• [Directions]
An exact copy of the lines from the one containing "R1: 20k (5V, U2/FB) -> none" to the end of the records below is required, and nothing else.

(Change listing data)
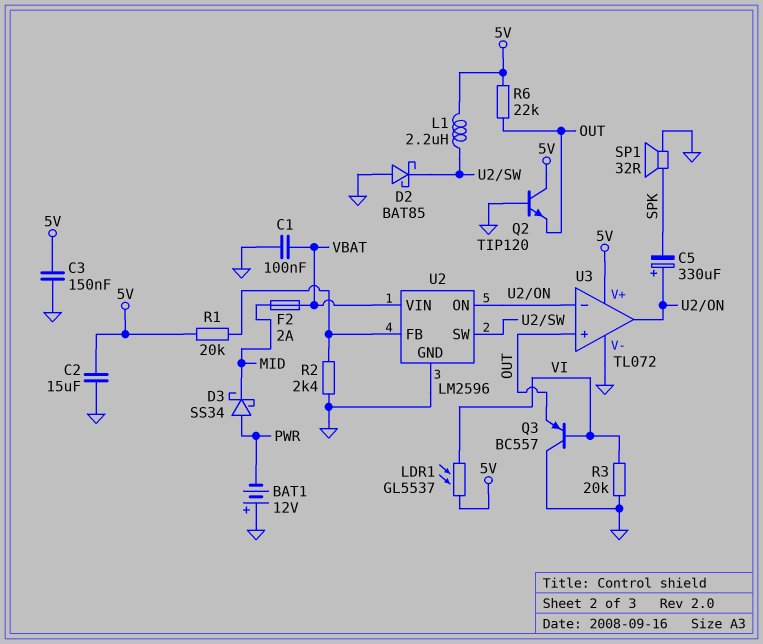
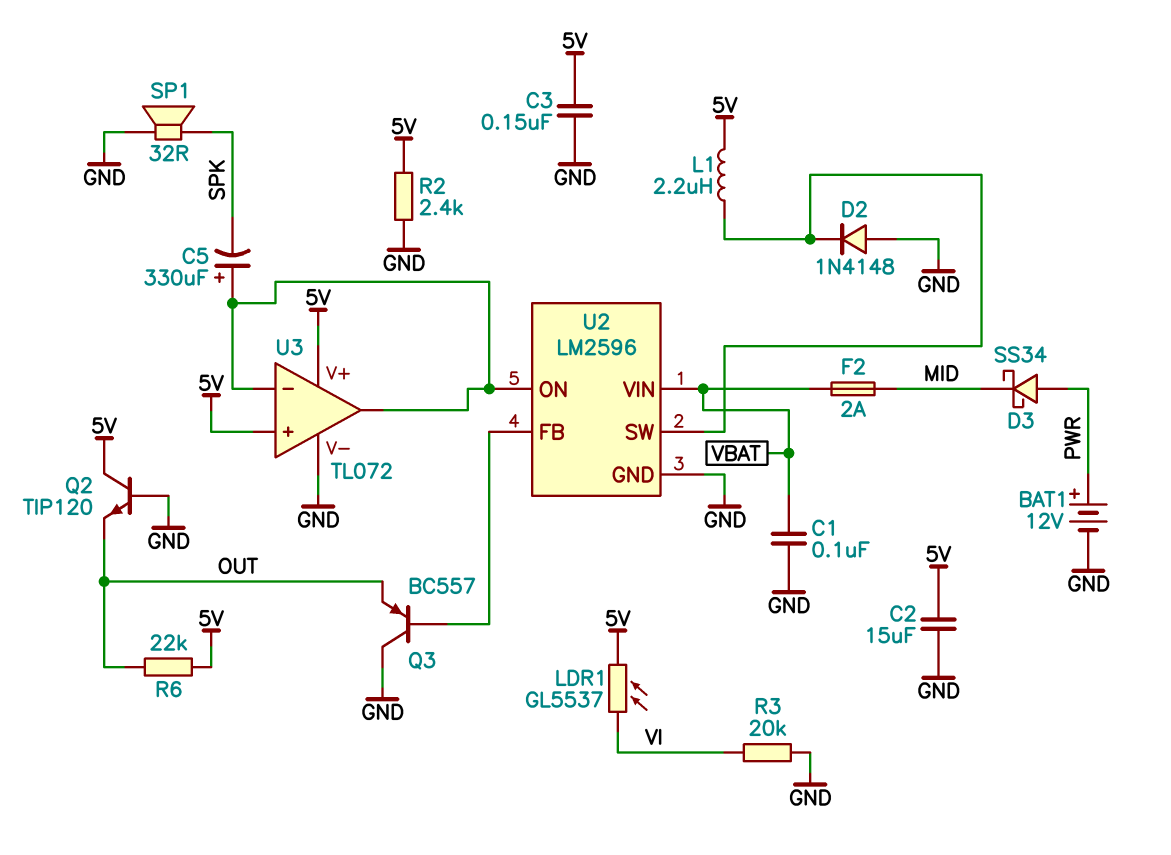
BAT1: 12V (plus GND, minus PWR) -> 12V (plus PWR, minus GND)
D2: schottky BAT85 (A GND, K U2/SW) -> diode 1N4148 (A GND, K U2/SW)
Q3: PNP BC557 (B VI, C GND, E OUT) -> PNP BC557 (B U2/FB, C GND, E OUT)
R1: 20k (5V, U2/FB) -> none
R2: 2.4k (GND, U2/FB) -> 2.4k (5V, GND)
U3 pin in+: OUT -> 5V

• [Task response]
R1: 20k (5V, U2/FB) -> none
R2: 2.4k (GND, U2/FB) -> 2.4k (5V, GND)
U3 pin in+: OUT -> 5V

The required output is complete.